▸ WHAT THIS TASK INVOLVES
Beginning at the line containing "tan brick G7 level 1 -> none", print every line until the records end, keeping each exactly as it is.

▸ Records excerpted from a collection

___

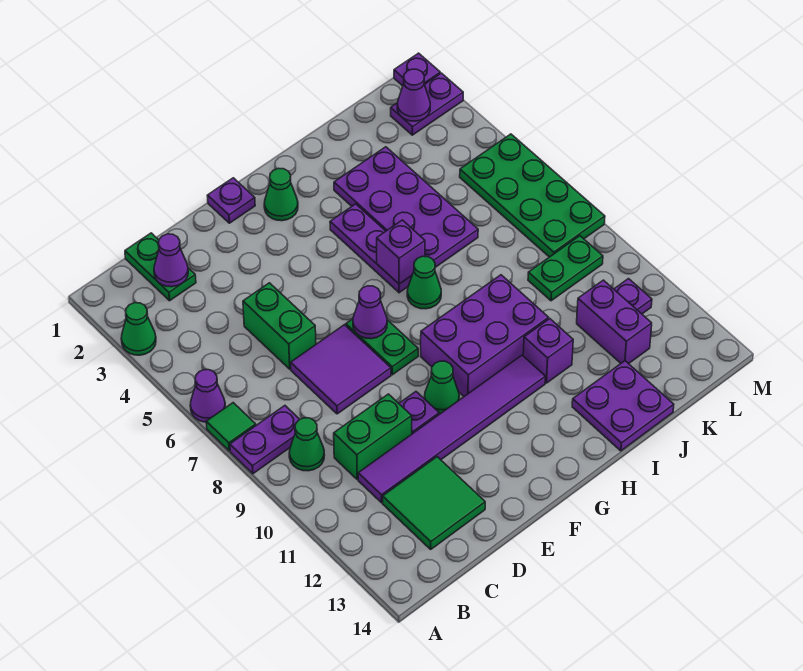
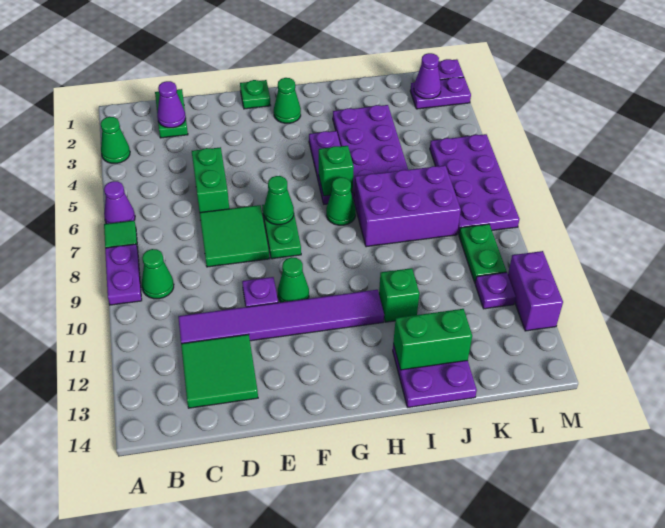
purple plate A8:B8 level 1 -> purple plate A8:A9 level 1
green brick C10:D10 level 1 -> green brick I13:J13 level 2
purple tile D7:E8 level 1 -> green tile D7:E8 level 1
purple plate F1 level 1 -> green plate F1 level 1
purple cone F7 level 2 -> green cone F7 level 2
purple brick G9:I10 level 1 -> purple brick I7:K8 level 1
purple brick H6 level 2 -> green brick H6 level 2
purple brick I11 level 1 -> green brick I11 level 1
green plate K9:L9 level 1 -> green plate L9:L10 level 1
purple brick K11:K12 level 1 -> purple brick M11:M12 level 1
green plate L5:M8 level 1 -> purple plate L5:M8 level 1

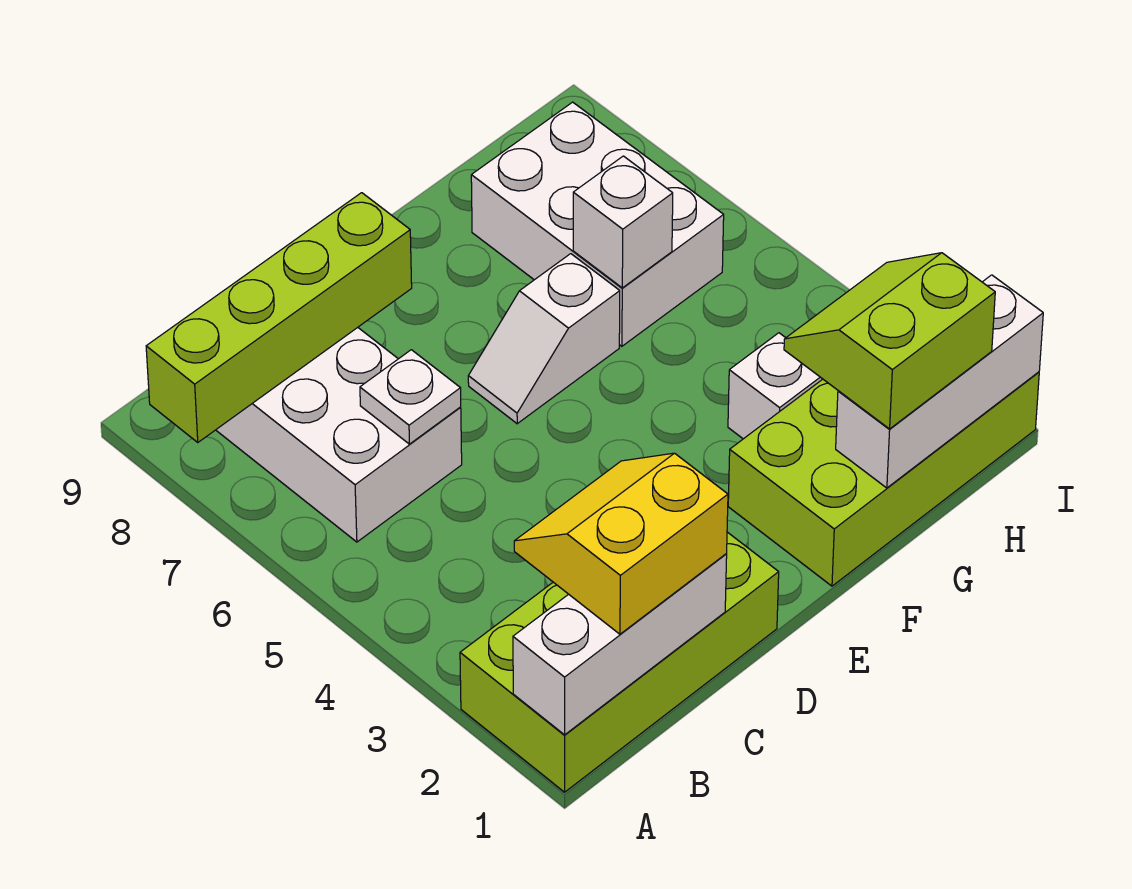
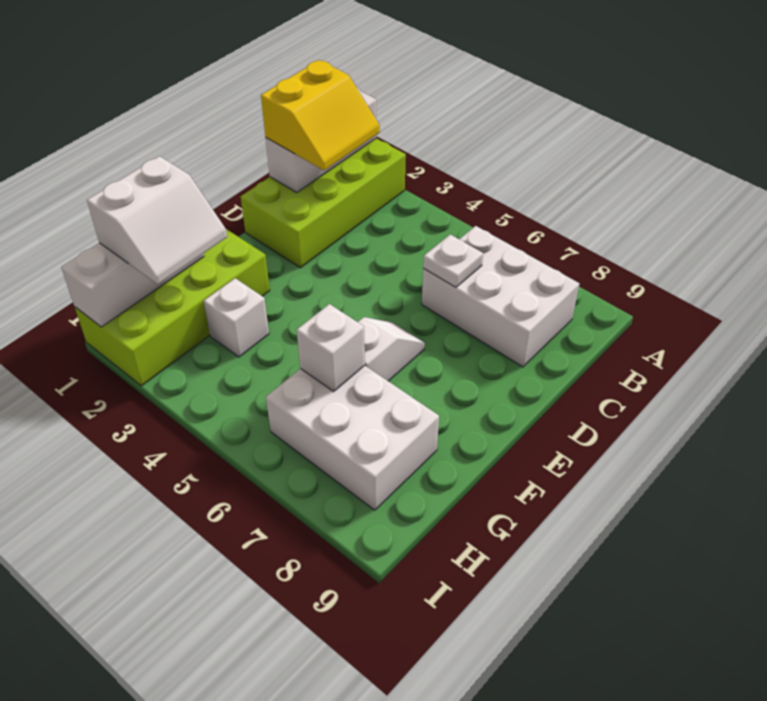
lime brick A8:D8 level 2 -> none
lime slope G1:H2 level 3 top 1 -> white slope G1:H2 level 3 top 1

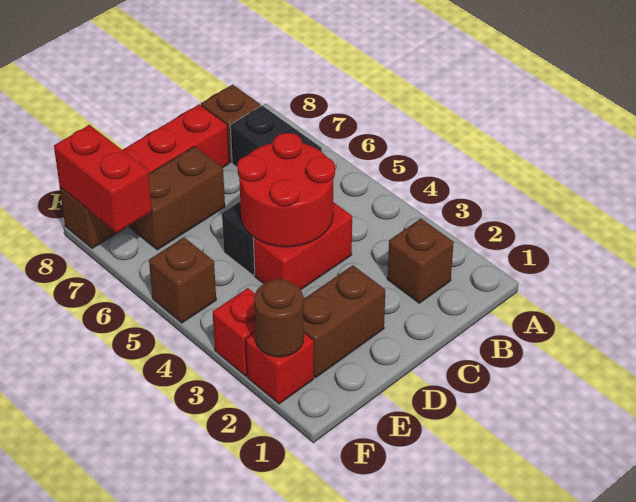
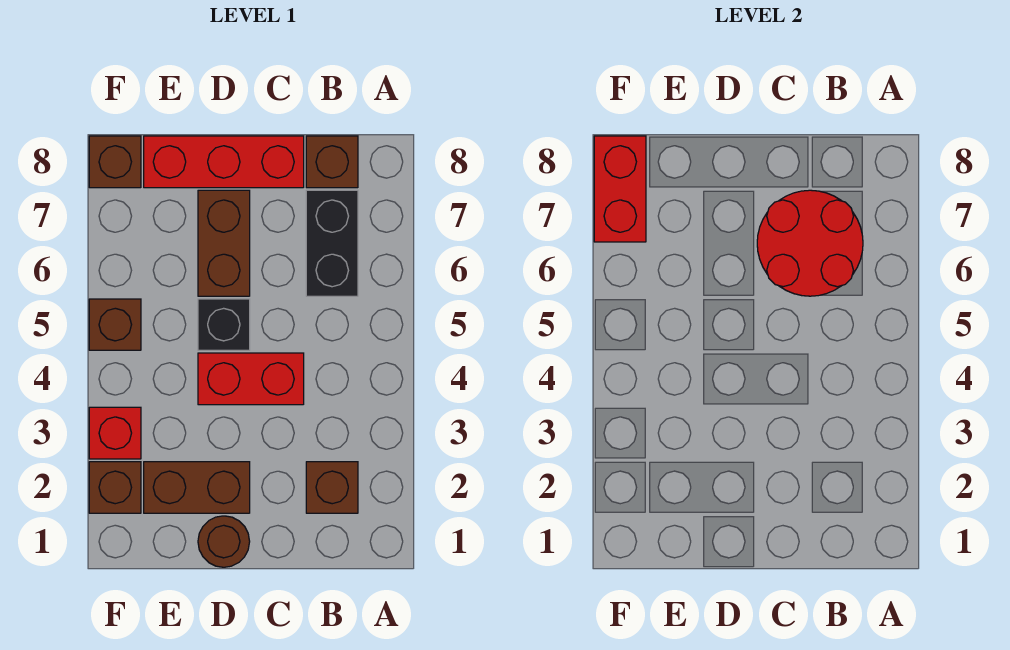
red round brick C4:D5 level 2 -> red round brick B6:C7 level 2
brown brick D7:E7 level 1 -> brown brick D6:D7 level 1
red brick F2 level 1 -> brown brick F2 level 1
brown round brick F2 level 2 -> brown round brick D1 level 1

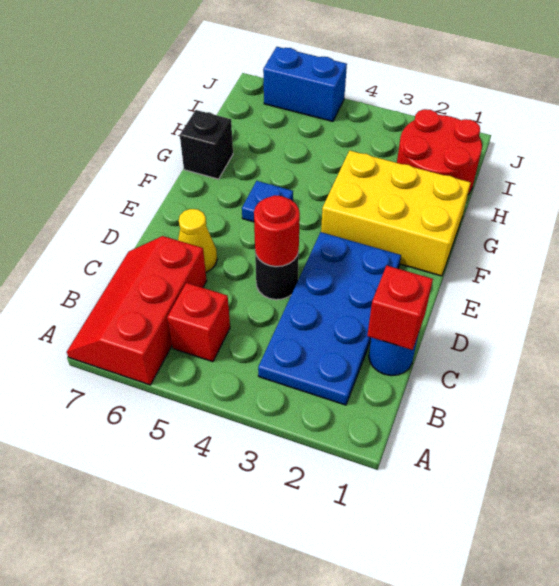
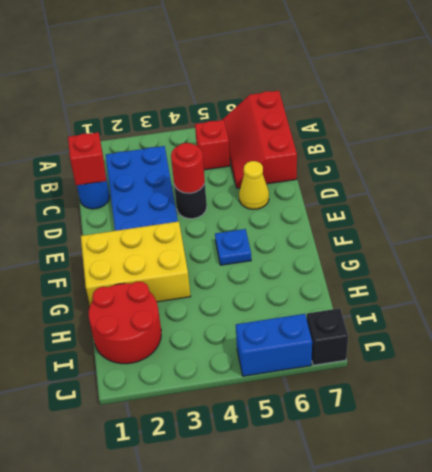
red slope A6:C7 level 1 top 6 -> red slope A6:C7 level 1 top 7
black brick G7 level 1 -> black brick J7 level 1

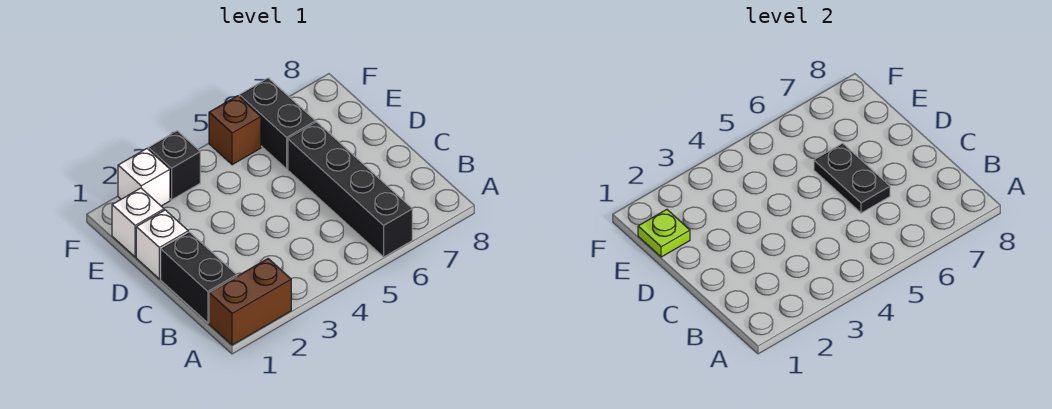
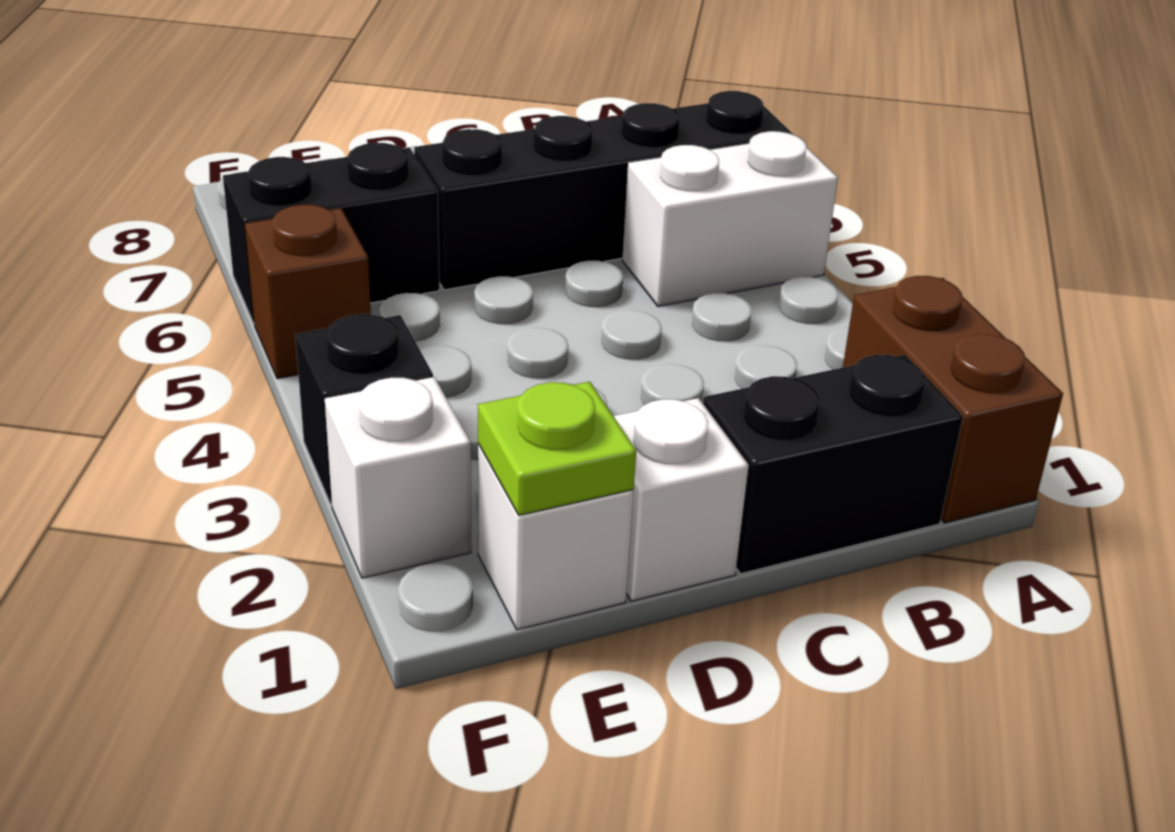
none -> white brick A5:B5 level 1
black plate C6:D6 level 2 -> none

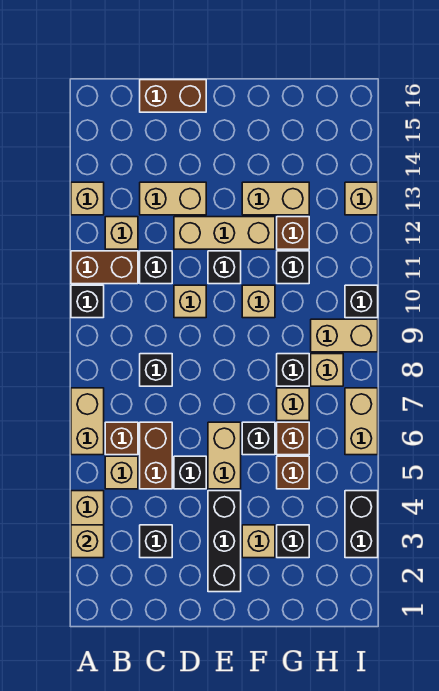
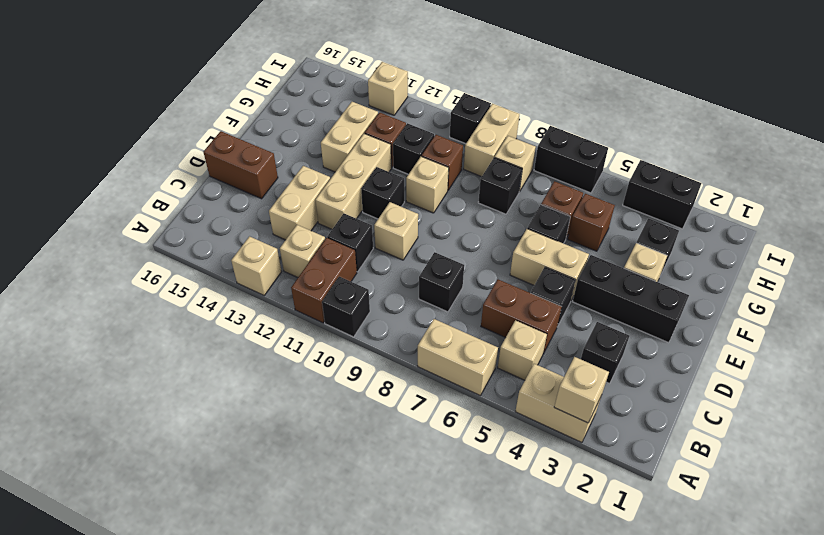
brown brick B6 level 1 -> brown brick G10 level 1
brown brick C16:D16 level 1 -> brown brick D15:D16 level 1
tan brick G7 level 1 -> none
tan brick I6:I7 level 1 -> black brick I6:I7 level 1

___

▸ SOLVED PROBLEM
tan brick G7 level 1 -> none
tan brick I6:I7 level 1 -> black brick I6:I7 level 1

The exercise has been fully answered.